## Given data

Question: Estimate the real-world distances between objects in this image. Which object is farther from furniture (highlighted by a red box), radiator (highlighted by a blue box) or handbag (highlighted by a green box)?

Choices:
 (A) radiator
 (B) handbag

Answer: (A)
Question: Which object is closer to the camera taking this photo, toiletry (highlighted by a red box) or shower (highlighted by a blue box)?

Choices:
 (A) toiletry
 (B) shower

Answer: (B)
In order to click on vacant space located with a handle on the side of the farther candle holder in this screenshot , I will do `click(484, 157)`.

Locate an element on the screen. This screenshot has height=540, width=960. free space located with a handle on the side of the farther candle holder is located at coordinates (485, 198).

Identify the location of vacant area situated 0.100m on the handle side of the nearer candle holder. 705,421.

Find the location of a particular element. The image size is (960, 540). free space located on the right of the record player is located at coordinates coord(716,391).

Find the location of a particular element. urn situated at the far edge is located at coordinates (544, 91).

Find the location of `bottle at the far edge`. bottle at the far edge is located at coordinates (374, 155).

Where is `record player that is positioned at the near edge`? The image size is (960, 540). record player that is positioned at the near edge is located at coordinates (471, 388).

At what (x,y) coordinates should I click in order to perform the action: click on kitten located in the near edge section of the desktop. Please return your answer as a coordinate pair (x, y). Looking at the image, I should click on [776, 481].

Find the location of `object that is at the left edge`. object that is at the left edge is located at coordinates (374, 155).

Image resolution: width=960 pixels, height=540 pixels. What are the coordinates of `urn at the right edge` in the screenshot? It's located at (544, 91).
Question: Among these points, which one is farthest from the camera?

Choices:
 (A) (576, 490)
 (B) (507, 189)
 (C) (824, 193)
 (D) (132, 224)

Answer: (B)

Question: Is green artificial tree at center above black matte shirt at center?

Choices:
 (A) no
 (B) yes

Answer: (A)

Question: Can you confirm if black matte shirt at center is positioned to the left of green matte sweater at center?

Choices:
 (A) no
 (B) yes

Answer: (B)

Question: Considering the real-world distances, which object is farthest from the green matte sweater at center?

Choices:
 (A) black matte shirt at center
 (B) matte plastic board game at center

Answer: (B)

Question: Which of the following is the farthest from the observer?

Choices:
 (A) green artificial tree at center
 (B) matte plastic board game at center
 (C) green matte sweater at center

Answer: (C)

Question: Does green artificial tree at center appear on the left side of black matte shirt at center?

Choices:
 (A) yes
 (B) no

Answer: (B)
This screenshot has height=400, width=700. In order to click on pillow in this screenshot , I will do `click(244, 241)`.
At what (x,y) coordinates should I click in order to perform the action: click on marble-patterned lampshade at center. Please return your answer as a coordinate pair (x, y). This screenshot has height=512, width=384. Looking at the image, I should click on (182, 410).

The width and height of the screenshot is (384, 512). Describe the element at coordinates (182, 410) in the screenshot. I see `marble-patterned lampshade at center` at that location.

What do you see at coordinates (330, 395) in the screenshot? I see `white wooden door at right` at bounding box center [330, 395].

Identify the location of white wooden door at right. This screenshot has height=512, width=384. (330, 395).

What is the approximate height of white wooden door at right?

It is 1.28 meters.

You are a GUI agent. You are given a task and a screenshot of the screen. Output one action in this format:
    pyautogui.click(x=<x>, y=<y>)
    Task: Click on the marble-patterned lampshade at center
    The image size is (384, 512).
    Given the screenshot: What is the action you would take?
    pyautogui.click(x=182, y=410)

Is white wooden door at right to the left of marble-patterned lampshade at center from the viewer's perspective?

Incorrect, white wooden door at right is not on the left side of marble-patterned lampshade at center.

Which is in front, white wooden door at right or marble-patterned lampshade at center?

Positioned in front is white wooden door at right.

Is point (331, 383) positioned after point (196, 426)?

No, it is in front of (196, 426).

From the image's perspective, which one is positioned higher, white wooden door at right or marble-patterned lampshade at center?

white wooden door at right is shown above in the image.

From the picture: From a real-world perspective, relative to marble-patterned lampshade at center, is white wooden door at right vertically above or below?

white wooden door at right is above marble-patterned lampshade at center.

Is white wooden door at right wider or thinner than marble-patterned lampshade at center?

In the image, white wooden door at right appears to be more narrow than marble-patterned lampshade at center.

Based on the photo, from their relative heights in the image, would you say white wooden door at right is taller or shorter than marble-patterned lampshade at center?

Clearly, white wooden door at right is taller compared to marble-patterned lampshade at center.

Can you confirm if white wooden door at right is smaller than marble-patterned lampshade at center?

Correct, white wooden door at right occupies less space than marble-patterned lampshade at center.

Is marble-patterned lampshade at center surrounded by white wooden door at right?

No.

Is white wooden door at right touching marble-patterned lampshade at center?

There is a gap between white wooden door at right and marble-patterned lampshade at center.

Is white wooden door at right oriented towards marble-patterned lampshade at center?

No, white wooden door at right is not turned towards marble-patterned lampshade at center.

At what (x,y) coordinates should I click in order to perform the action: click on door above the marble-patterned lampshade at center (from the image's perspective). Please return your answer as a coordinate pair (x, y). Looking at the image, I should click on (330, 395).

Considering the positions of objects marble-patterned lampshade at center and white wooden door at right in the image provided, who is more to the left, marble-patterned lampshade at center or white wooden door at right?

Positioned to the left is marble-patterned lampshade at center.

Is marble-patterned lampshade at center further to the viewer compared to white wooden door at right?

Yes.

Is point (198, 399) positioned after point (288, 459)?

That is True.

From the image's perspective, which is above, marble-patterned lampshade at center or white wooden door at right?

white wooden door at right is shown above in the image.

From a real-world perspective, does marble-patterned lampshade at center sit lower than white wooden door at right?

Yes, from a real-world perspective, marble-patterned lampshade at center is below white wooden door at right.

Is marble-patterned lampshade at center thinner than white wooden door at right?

## What to work on
Rewrite all of the records above as a numbered list, one line per item, with the blank lines dropped.

## Answer below
1. Question: Estimate the real-world distances between objects in this image. Which object is farther from furniture (highlighted by a red box), radiator (highlighted by a blue box) or handbag (highlighted by a green box)?
2. Choices:
3.  (A) radiator
4.  (B) handbag
5. Answer: (A)
6. Question: Which object is closer to the camera taking this photo, toiletry (highlighted by a red box) or shower (highlighted by a blue box)?
7. Choices:
8.  (A) toiletry
9.  (B) shower
10. Answer: (B)
11. In order to click on vacant space located with a handle on the side of the farther candle holder in this screenshot , I will do `click(484, 157)`.
12. Locate an element on the screen. This screenshot has height=540, width=960. free space located with a handle on the side of the farther candle holder is located at coordinates (485, 198).
13. Identify the location of vacant area situated 0.100m on the handle side of the nearer candle holder. 705,421.
14. Find the location of a particular element. The image size is (960, 540). free space located on the right of the record player is located at coordinates coord(716,391).
15. Find the location of a particular element. urn situated at the far edge is located at coordinates (544, 91).
16. Find the location of `bottle at the far edge`. bottle at the far edge is located at coordinates (374, 155).
17. Where is `record player that is positioned at the near edge`? The image size is (960, 540). record player that is positioned at the near edge is located at coordinates (471, 388).
18. At what (x,y) coordinates should I click in order to perform the action: click on kitten located in the near edge section of the desktop. Please return your answer as a coordinate pair (x, y). Looking at the image, I should click on [776, 481].
19. Find the location of `object that is at the left edge`. object that is at the left edge is located at coordinates (374, 155).
20. Image resolution: width=960 pixels, height=540 pixels. What are the coordinates of `urn at the right edge` in the screenshot? It's located at (544, 91).
21. Question: Among these points, which one is farthest from the camera?
22. Choices:
23.  (A) (576, 490)
24.  (B) (507, 189)
25.  (C) (824, 193)
26.  (D) (132, 224)
27. Answer: (B)
28. Question: Is green artificial tree at center above black matte shirt at center?
29. Choices:
30.  (A) no
31.  (B) yes
32. Answer: (A)
33. Question: Can you confirm if black matte shirt at center is positioned to the left of green matte sweater at center?
34. Choices:
35.  (A) no
36.  (B) yes
37. Answer: (B)
38. Question: Considering the real-world distances, which object is farthest from the green matte sweater at center?
39. Choices:
40.  (A) black matte shirt at center
41.  (B) matte plastic board game at center
42. Answer: (B)
43. Question: Which of the following is the farthest from the observer?
44. Choices:
45.  (A) green artificial tree at center
46.  (B) matte plastic board game at center
47.  (C) green matte sweater at center
48. Answer: (C)
49. Question: Does green artificial tree at center appear on the left side of black matte shirt at center?
50. Choices:
51.  (A) yes
52.  (B) no
53. Answer: (B)
54. This screenshot has height=400, width=700. In order to click on pillow in this screenshot , I will do `click(244, 241)`.
55. At what (x,y) coordinates should I click in order to perform the action: click on marble-patterned lampshade at center. Please return your answer as a coordinate pair (x, y). This screenshot has height=512, width=384. Looking at the image, I should click on (182, 410).
56. The width and height of the screenshot is (384, 512). Describe the element at coordinates (182, 410) in the screenshot. I see `marble-patterned lampshade at center` at that location.
57. What do you see at coordinates (330, 395) in the screenshot? I see `white wooden door at right` at bounding box center [330, 395].
58. Identify the location of white wooden door at right. This screenshot has height=512, width=384. (330, 395).
59. What is the approximate height of white wooden door at right?
60. It is 1.28 meters.
61. You are a GUI agent. You are given a task and a screenshot of the screen. Output one action in this format:
62.     pyautogui.click(x=<x>, y=<y>)
63.     Task: Click on the marble-patterned lampshade at center
64.     The image size is (384, 512).
65.     Given the screenshot: What is the action you would take?
66.     pyautogui.click(x=182, y=410)
67. Is white wooden door at right to the left of marble-patterned lampshade at center from the viewer's perspective?
68. Incorrect, white wooden door at right is not on the left side of marble-patterned lampshade at center.
69. Which is in front, white wooden door at right or marble-patterned lampshade at center?
70. Positioned in front is white wooden door at right.
71. Is point (331, 383) positioned after point (196, 426)?
72. No, it is in front of (196, 426).
73. From the image's perspective, which one is positioned higher, white wooden door at right or marble-patterned lampshade at center?
74. white wooden door at right is shown above in the image.
75. From the picture: From a real-world perspective, relative to marble-patterned lampshade at center, is white wooden door at right vertically above or below?
76. white wooden door at right is above marble-patterned lampshade at center.
77. Is white wooden door at right wider or thinner than marble-patterned lampshade at center?
78. In the image, white wooden door at right appears to be more narrow than marble-patterned lampshade at center.
79. Based on the photo, from their relative heights in the image, would you say white wooden door at right is taller or shorter than marble-patterned lampshade at center?
80. Clearly, white wooden door at right is taller compared to marble-patterned lampshade at center.
81. Can you confirm if white wooden door at right is smaller than marble-patterned lampshade at center?
82. Correct, white wooden door at right occupies less space than marble-patterned lampshade at center.
83. Is marble-patterned lampshade at center surrounded by white wooden door at right?
84. No.
85. Is white wooden door at right touching marble-patterned lampshade at center?
86. There is a gap between white wooden door at right and marble-patterned lampshade at center.
87. Is white wooden door at right oriented towards marble-patterned lampshade at center?
88. No, white wooden door at right is not turned towards marble-patterned lampshade at center.
89. At what (x,y) coordinates should I click in order to perform the action: click on door above the marble-patterned lampshade at center (from the image's perspective). Please return your answer as a coordinate pair (x, y). Looking at the image, I should click on (330, 395).
90. Considering the positions of objects marble-patterned lampshade at center and white wooden door at right in the image provided, who is more to the left, marble-patterned lampshade at center or white wooden door at right?
91. Positioned to the left is marble-patterned lampshade at center.
92. Is marble-patterned lampshade at center further to the viewer compared to white wooden door at right?
93. Yes.
94. Is point (198, 399) positioned after point (288, 459)?
95. That is True.
96. From the image's perspective, which is above, marble-patterned lampshade at center or white wooden door at right?
97. white wooden door at right is shown above in the image.
98. From a real-world perspective, does marble-patterned lampshade at center sit lower than white wooden door at right?
99. Yes, from a real-world perspective, marble-patterned lampshade at center is below white wooden door at right.
100. Is marble-patterned lampshade at center thinner than white wooden door at right?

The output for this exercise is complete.